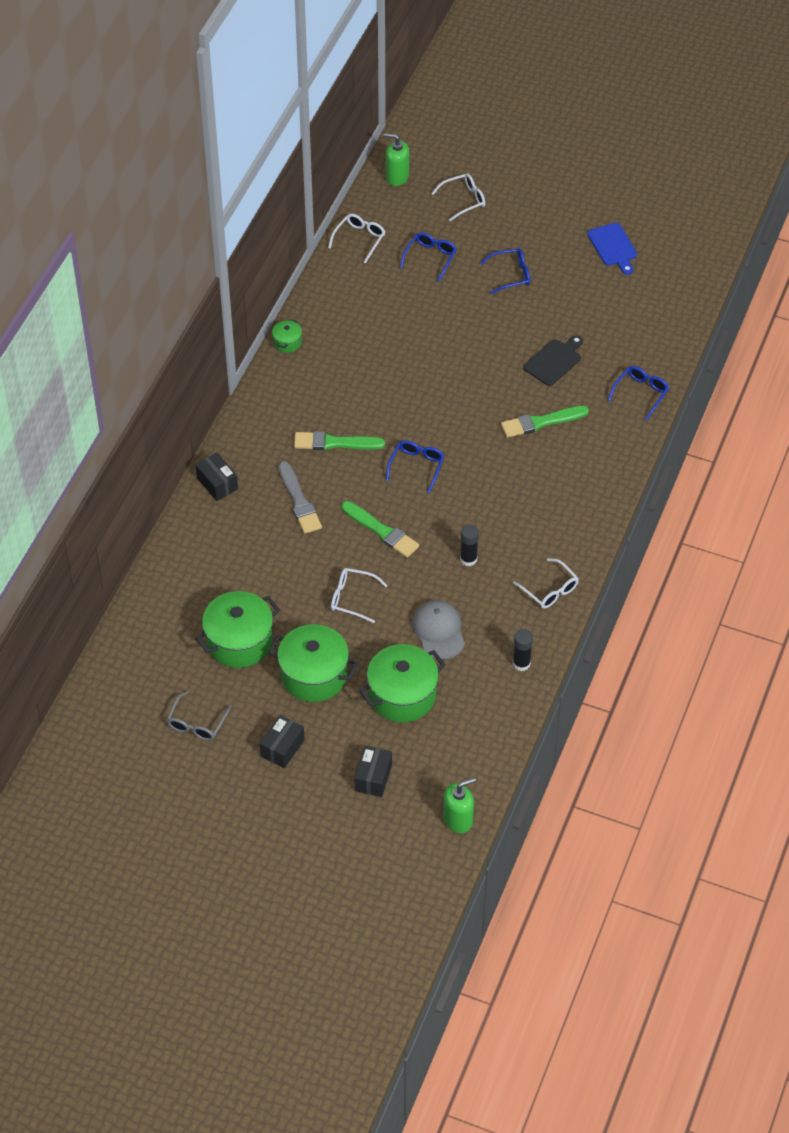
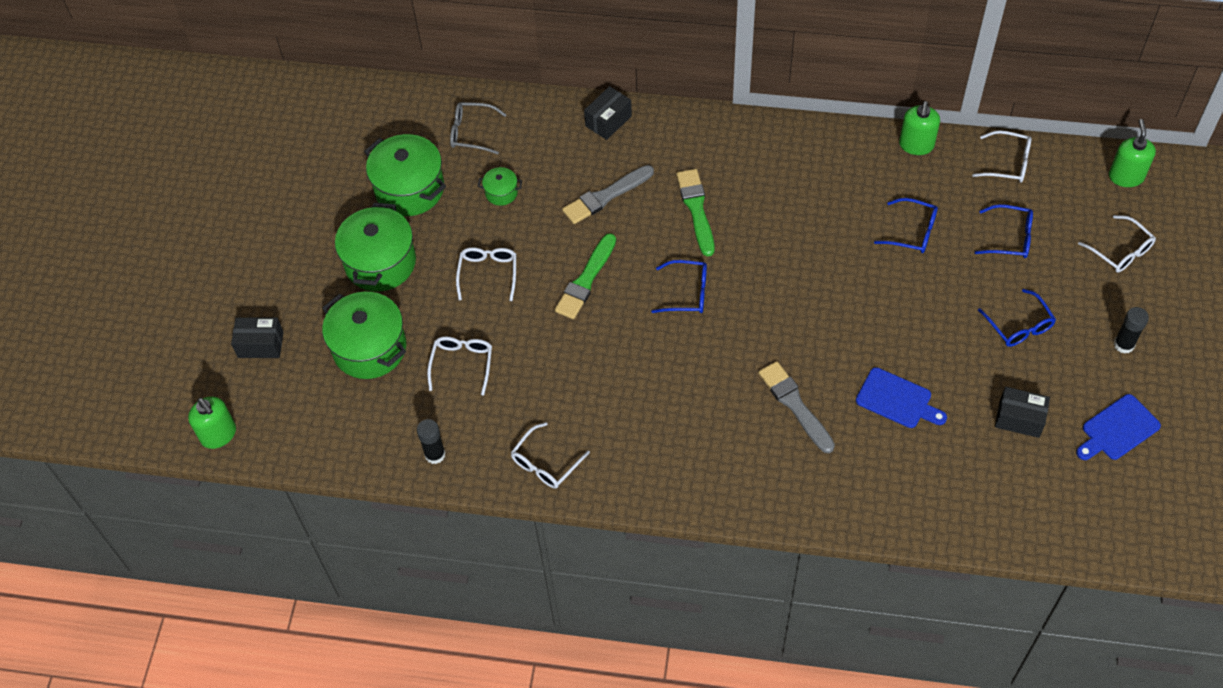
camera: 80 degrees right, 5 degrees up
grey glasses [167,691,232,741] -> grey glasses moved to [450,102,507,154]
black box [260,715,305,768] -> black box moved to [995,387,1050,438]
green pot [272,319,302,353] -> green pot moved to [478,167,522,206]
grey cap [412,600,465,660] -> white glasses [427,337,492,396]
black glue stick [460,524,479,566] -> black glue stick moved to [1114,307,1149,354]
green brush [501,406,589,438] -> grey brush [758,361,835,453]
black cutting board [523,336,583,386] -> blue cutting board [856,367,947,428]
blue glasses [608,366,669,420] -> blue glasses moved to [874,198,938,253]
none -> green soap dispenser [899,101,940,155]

#### EXERCISE AIM:
Transcribe every record above in full. Pictures stay out of the copy.

#### TASK SOLUTION:
camera: 80 degrees right, 5 degrees up
grey glasses [167,691,232,741] -> grey glasses moved to [450,102,507,154]
black box [260,715,305,768] -> black box moved to [995,387,1050,438]
green pot [272,319,302,353] -> green pot moved to [478,167,522,206]
grey cap [412,600,465,660] -> white glasses [427,337,492,396]
black glue stick [460,524,479,566] -> black glue stick moved to [1114,307,1149,354]
green brush [501,406,589,438] -> grey brush [758,361,835,453]
black cutting board [523,336,583,386] -> blue cutting board [856,367,947,428]
blue glasses [608,366,669,420] -> blue glasses moved to [874,198,938,253]
none -> green soap dispenser [899,101,940,155]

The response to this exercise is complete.